Task requirements> How many lines in this data contain the string "right"? Reply with the number only.

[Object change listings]
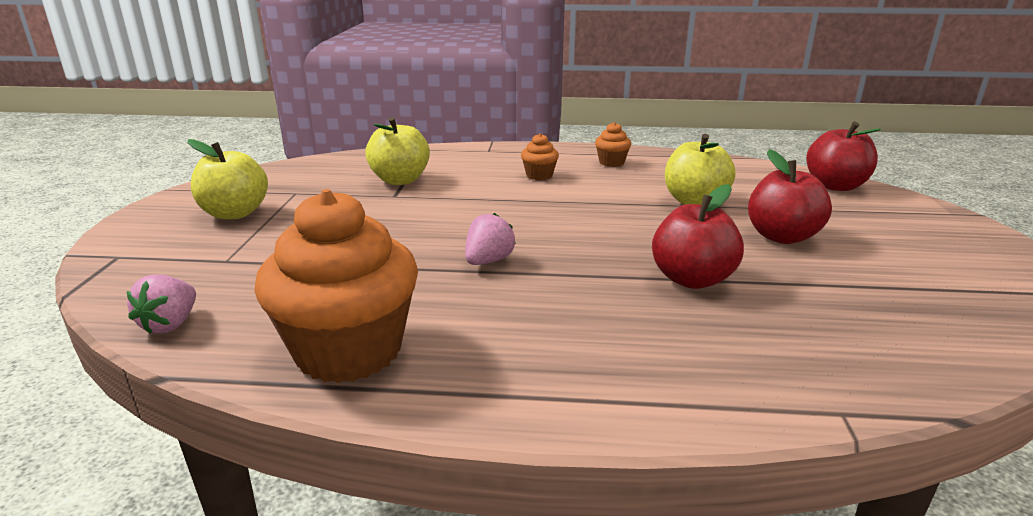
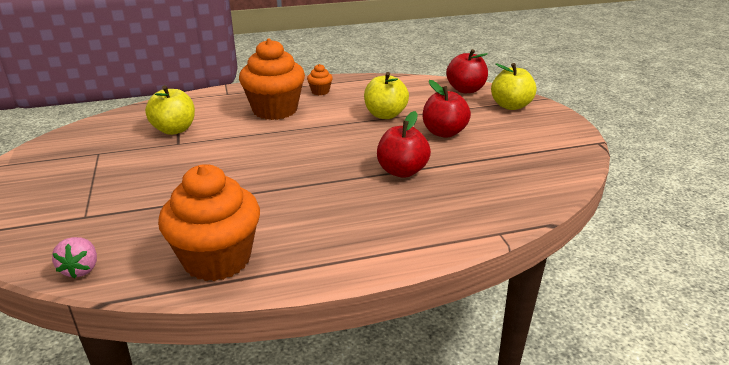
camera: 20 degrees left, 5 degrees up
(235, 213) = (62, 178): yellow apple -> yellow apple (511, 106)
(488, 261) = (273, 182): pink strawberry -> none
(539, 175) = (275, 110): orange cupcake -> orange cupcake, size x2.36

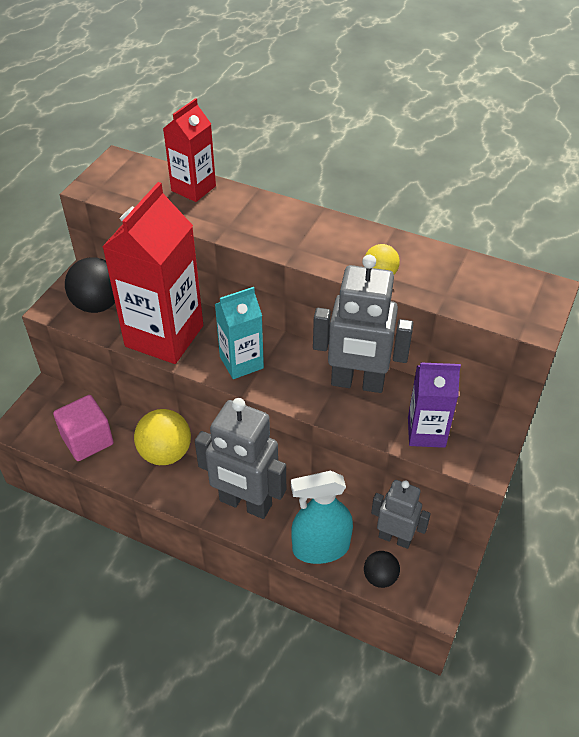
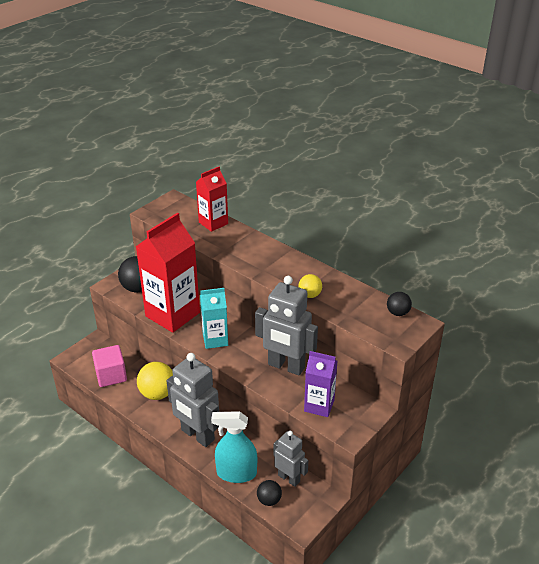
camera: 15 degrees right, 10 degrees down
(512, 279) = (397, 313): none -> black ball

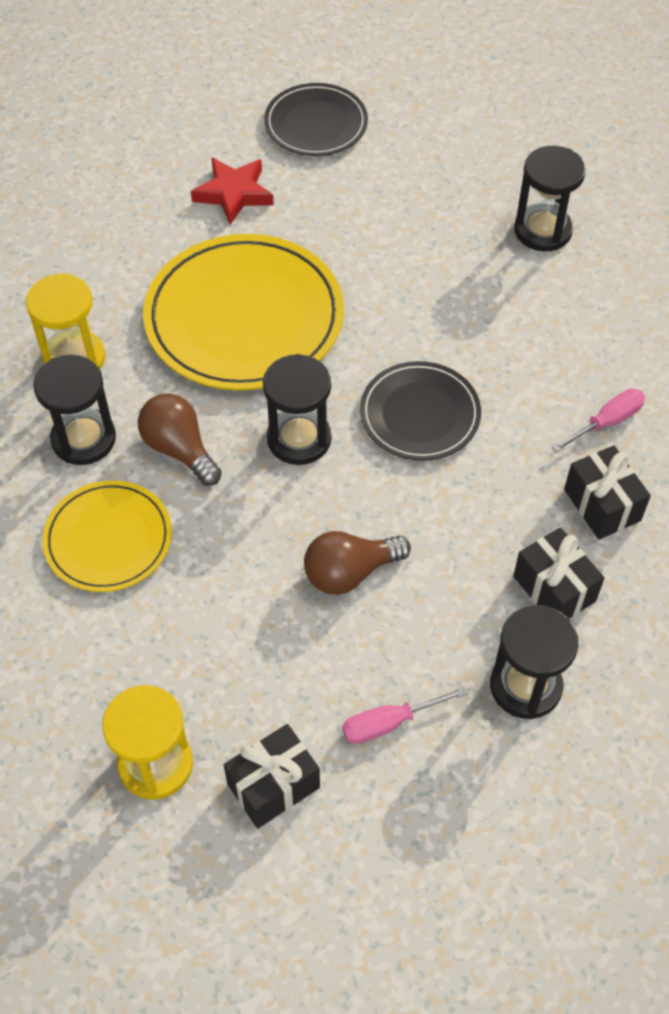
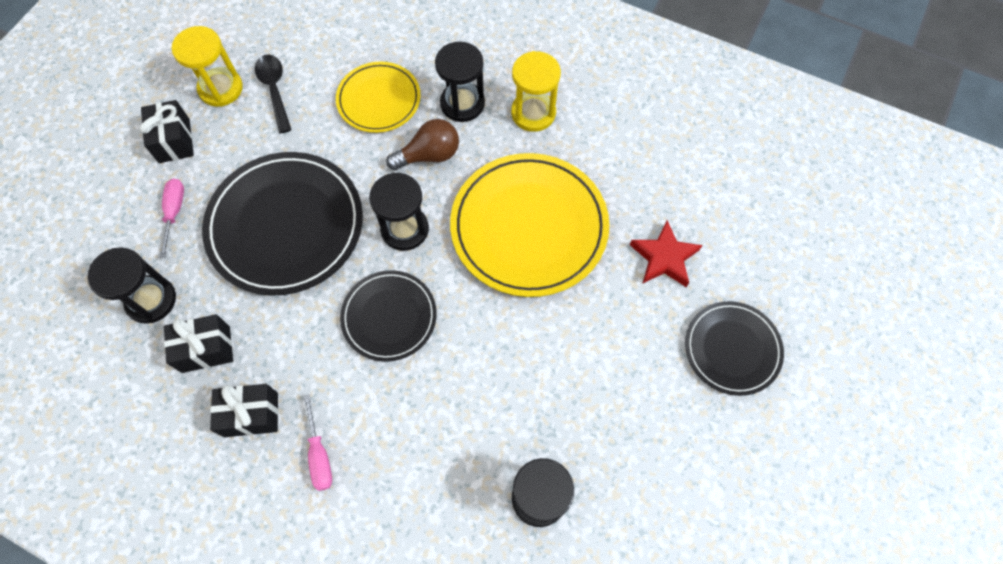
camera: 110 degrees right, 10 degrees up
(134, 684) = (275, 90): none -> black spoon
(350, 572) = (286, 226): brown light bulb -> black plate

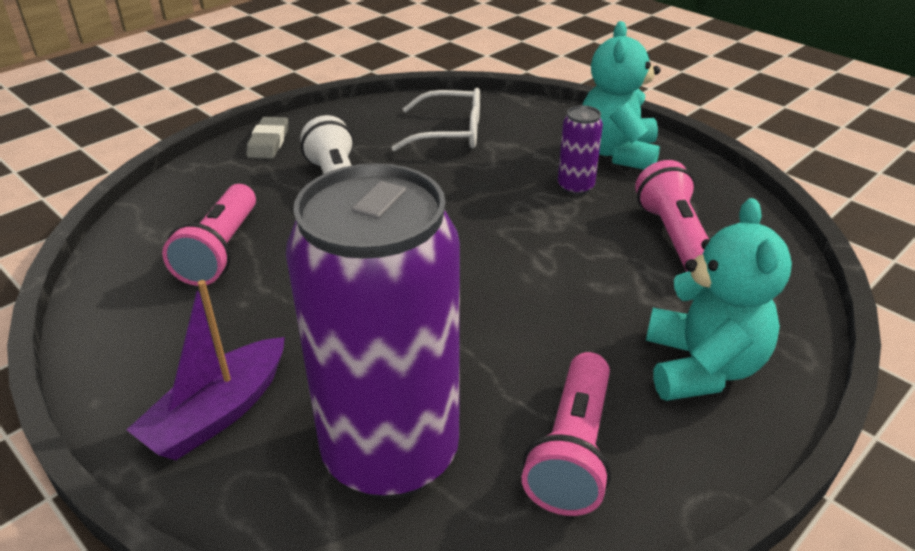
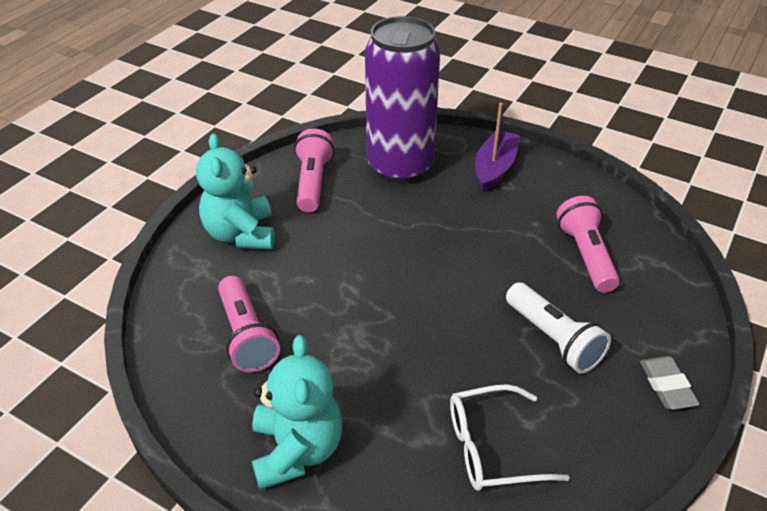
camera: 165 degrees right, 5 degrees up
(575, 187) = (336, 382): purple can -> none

Answer to the exercise> 3